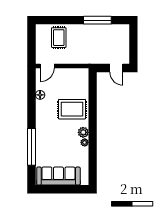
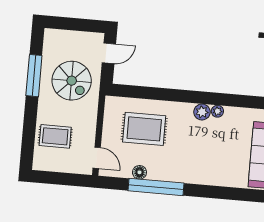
spiral stairs: (96, 45) -> (72, 81), added
rug: (72, 109) -> (144, 129), moved, turned 90
window: (31, 147) -> (156, 187), moved

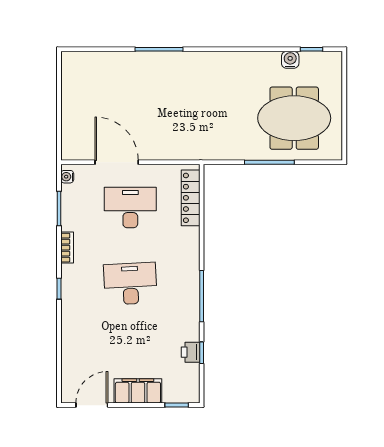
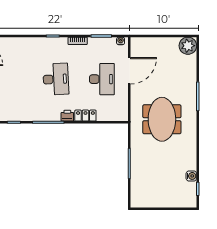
plant: (75, 66) -> (188, 46), added
meeting table: (294, 118) -> (162, 119), moved
locker: (191, 198) -> (85, 116), moved, width x0.66
printer: (191, 352) -> (67, 116), moved

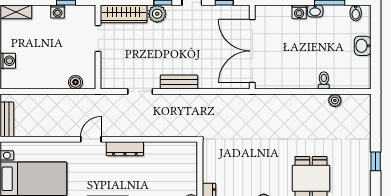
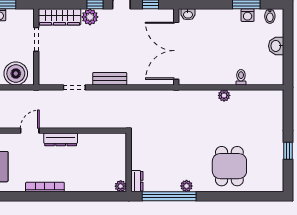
washbasin: (315, 11) -> (188, 14), moved
washing machine: (299, 12) -> (248, 15), moved
boiler: (75, 82) -> (16, 74), width x1.86, depth x1.86
plant: (335, 100) -> (224, 95), moved

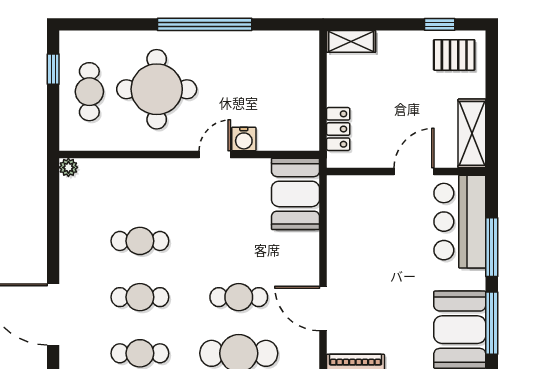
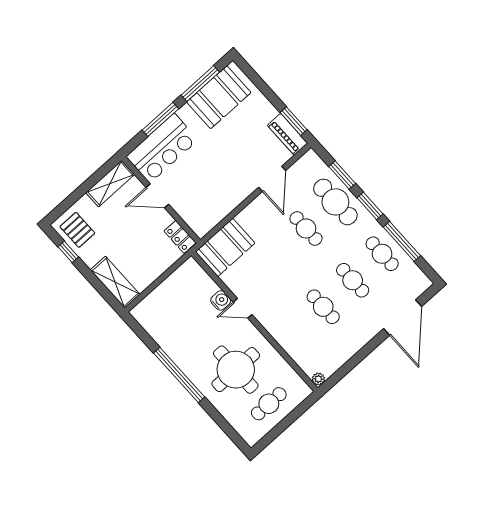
shelving: (351, 41) -> (115, 282), width x1.50, depth x1.33
window: (53, 69) -> (274, 433), removed
locker: (338, 129) -> (180, 237), moved, turned -90

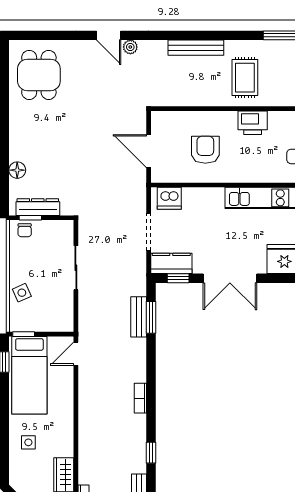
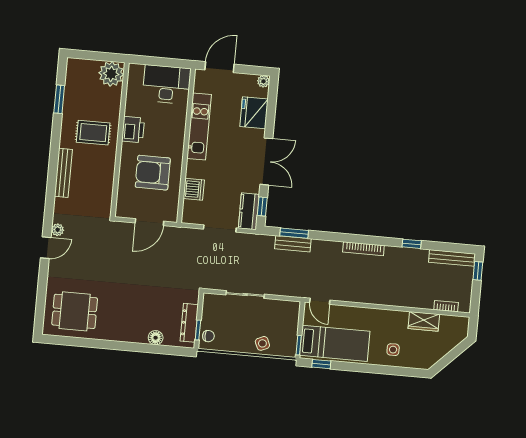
armchair: (205, 150) -> (153, 173), width x1.36, depth x1.36
dishwasher: (169, 198) -> (194, 189), moved
bookcase: (140, 398) -> (363, 249), width x1.56

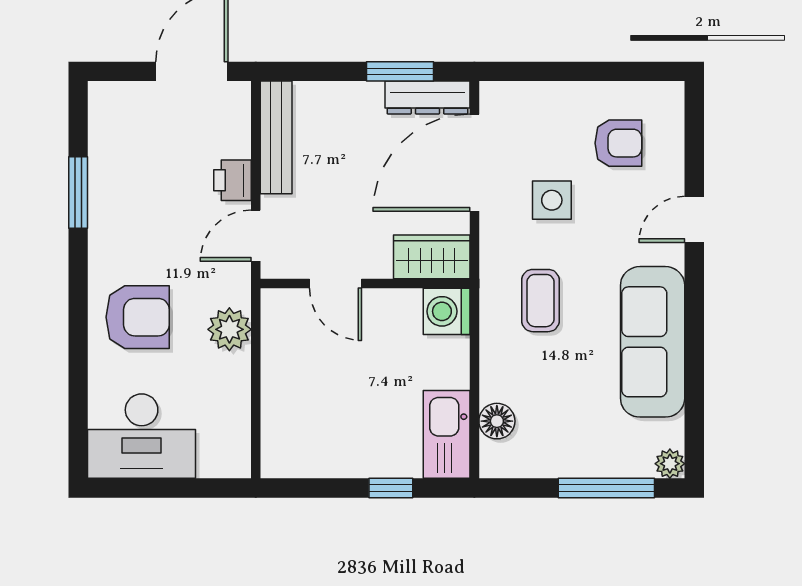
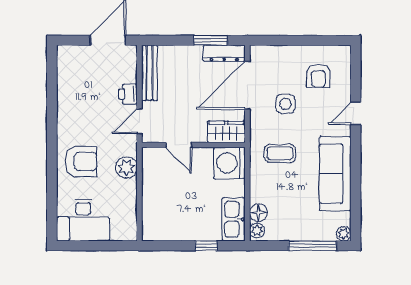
armchair: (618, 143) -> (318, 76), turned 90
window: (78, 193) -> (52, 100), removed
coffee table: (540, 301) -> (280, 153), turned 90
washing machine: (447, 311) -> (229, 163), width x1.37, depth x1.37
plant: (494, 457) -> (257, 231), added

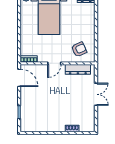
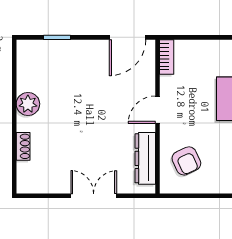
door: (54, 63) -> (158, 110), hinge flipped
double door: (96, 94) -> (94, 196), swing flipped
plant: (52, 126) -> (28, 104), added

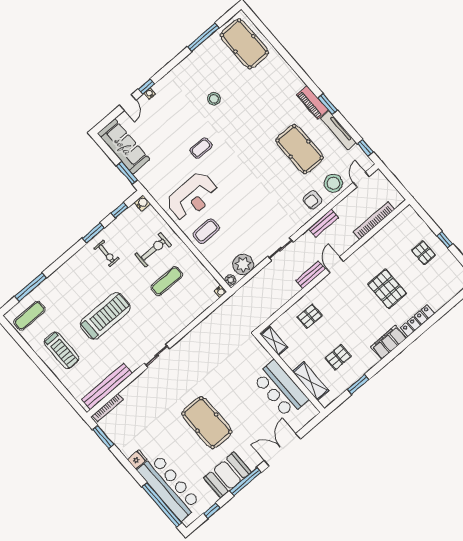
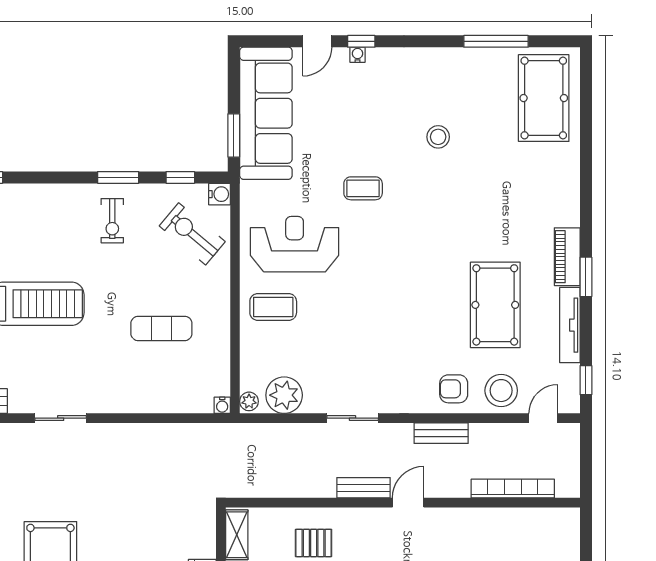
sofa: (124, 146) -> (266, 113), width x1.36, depth x1.27
reception desk: (192, 197) -> (295, 244), turned 180
exercise bike: (153, 250) -> (192, 234), moved, turned -140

◇ ◇ ◇ ◇ ◇

### The problem
Excluding any pictures, print exactly the lines of the listing above from the line with "rug: (72, 109)" to the line with "armchair: (205, 150)", both ends included.

### Answer to the exercise
rug: (72, 109) -> (144, 129), moved, turned 90
window: (31, 147) -> (156, 187), moved

plant: (75, 66) -> (188, 46), added
meeting table: (294, 118) -> (162, 119), moved
locker: (191, 198) -> (85, 116), moved, width x0.66
printer: (191, 352) -> (67, 116), moved

washbasin: (315, 11) -> (188, 14), moved
washing machine: (299, 12) -> (248, 15), moved
boiler: (75, 82) -> (16, 74), width x1.86, depth x1.86
plant: (335, 100) -> (224, 95), moved

shelving: (351, 41) -> (115, 282), width x1.50, depth x1.33
window: (53, 69) -> (274, 433), removed
locker: (338, 129) -> (180, 237), moved, turned -90

armchair: (205, 150) -> (153, 173), width x1.36, depth x1.36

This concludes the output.